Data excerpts
==============================

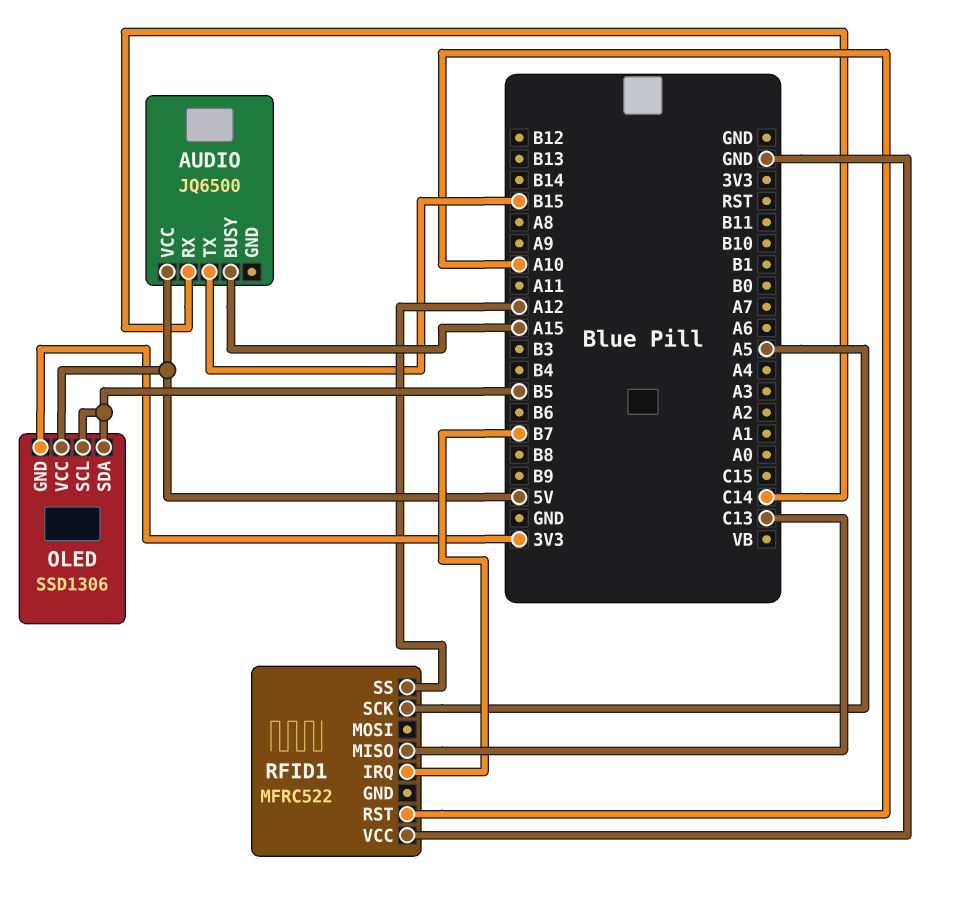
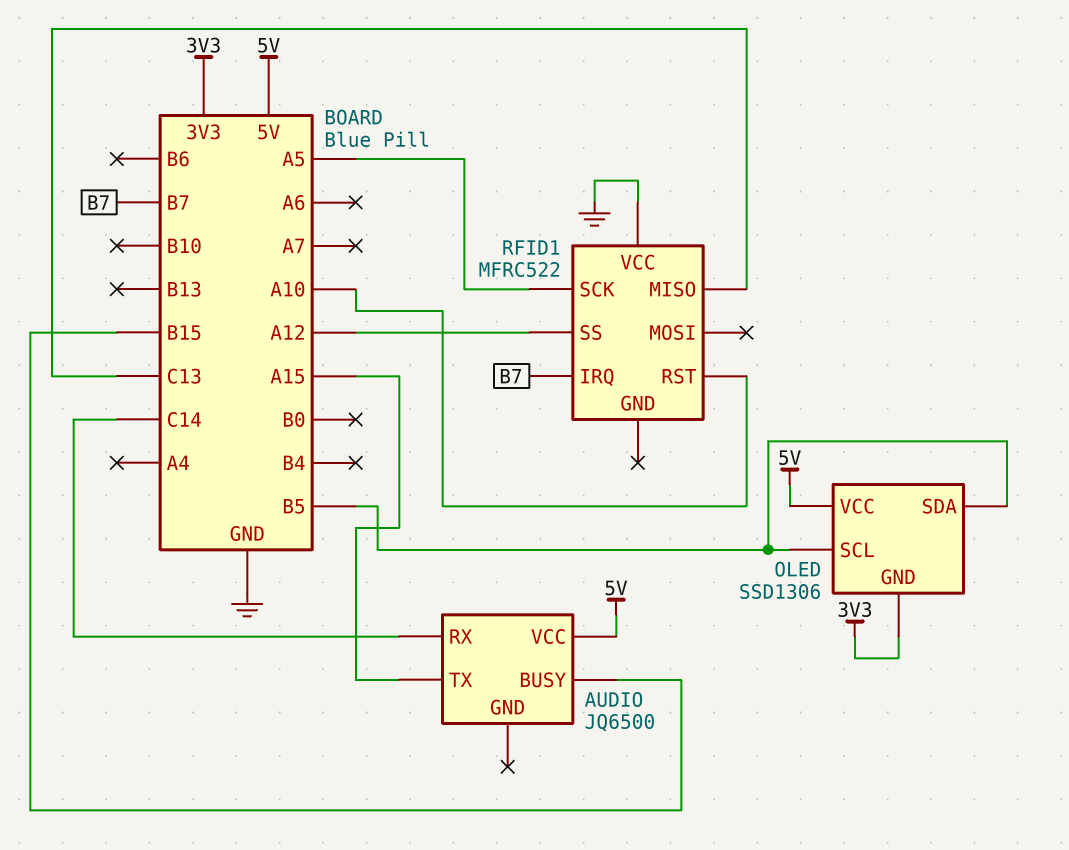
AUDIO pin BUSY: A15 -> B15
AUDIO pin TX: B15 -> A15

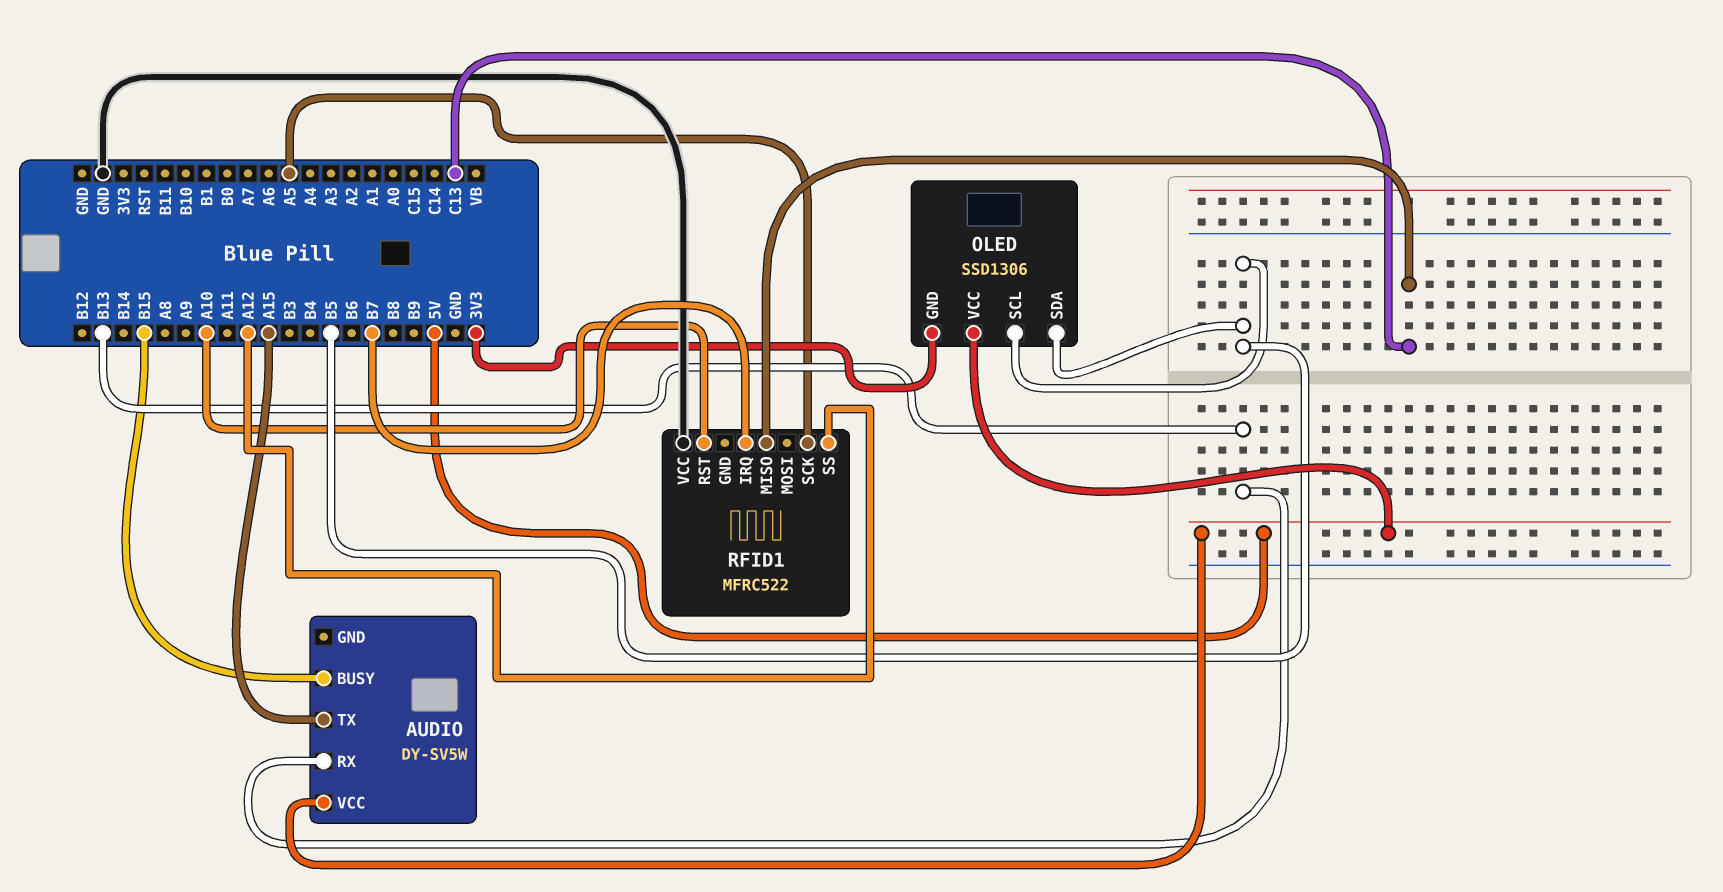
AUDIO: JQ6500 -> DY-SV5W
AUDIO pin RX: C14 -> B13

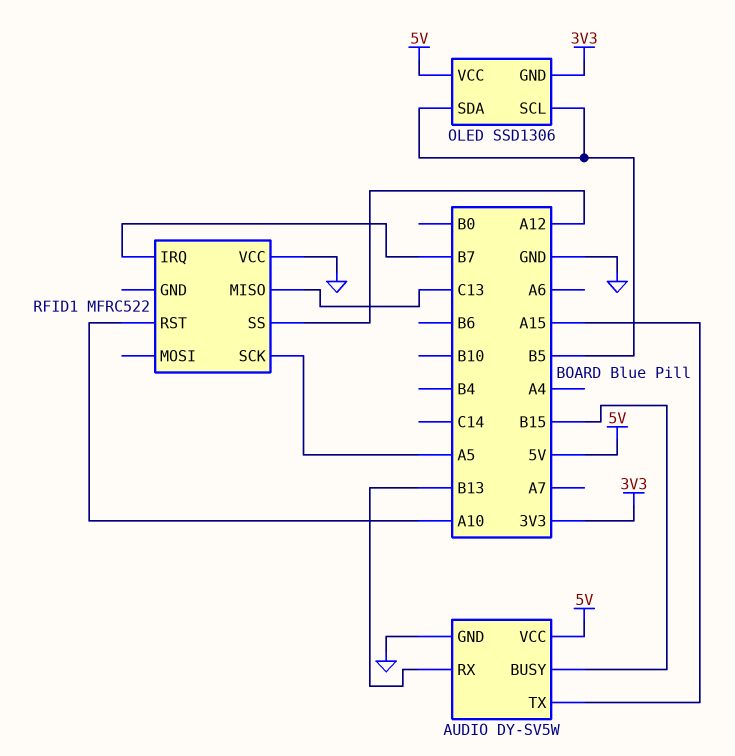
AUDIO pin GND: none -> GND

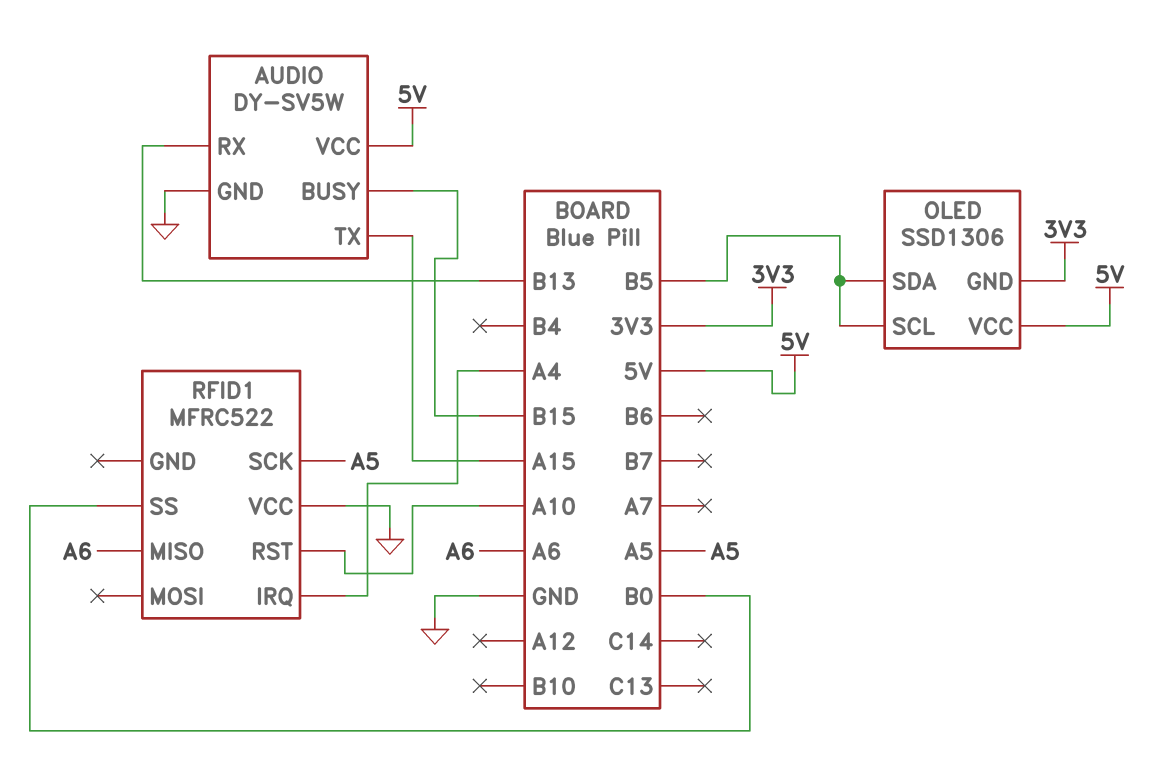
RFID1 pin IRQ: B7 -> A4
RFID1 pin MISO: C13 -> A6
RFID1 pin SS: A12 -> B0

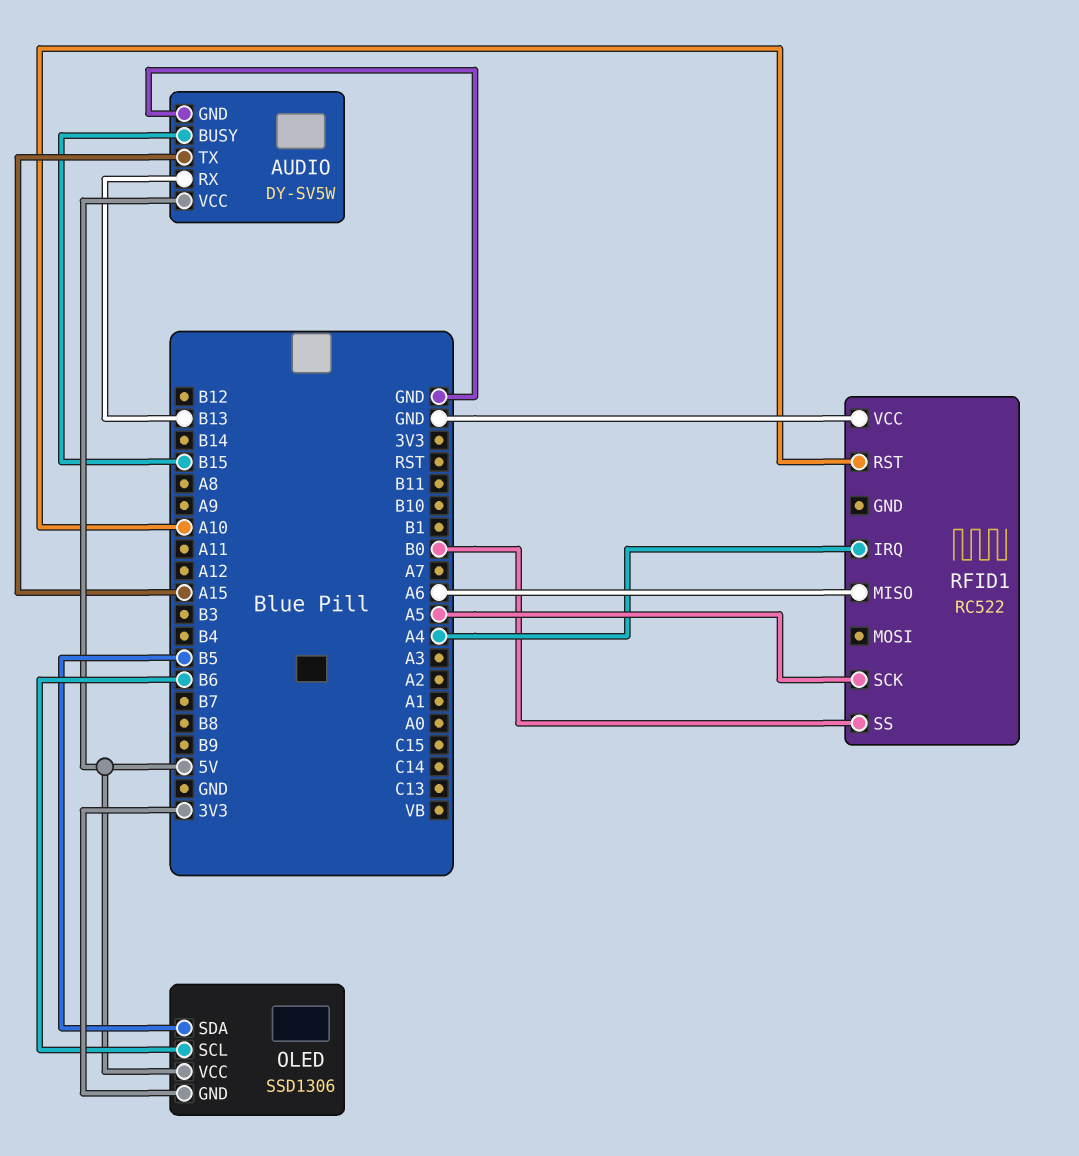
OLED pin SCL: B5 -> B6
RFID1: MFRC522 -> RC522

==============================

# ASSIGNMENT:
Write the records out again exactly as shown above, keeping no pictures.

# OUTPUT:
AUDIO pin BUSY: A15 -> B15
AUDIO pin TX: B15 -> A15

AUDIO: JQ6500 -> DY-SV5W
AUDIO pin RX: C14 -> B13

AUDIO pin GND: none -> GND

RFID1 pin IRQ: B7 -> A4
RFID1 pin MISO: C13 -> A6
RFID1 pin SS: A12 -> B0

OLED pin SCL: B5 -> B6
RFID1: MFRC522 -> RC522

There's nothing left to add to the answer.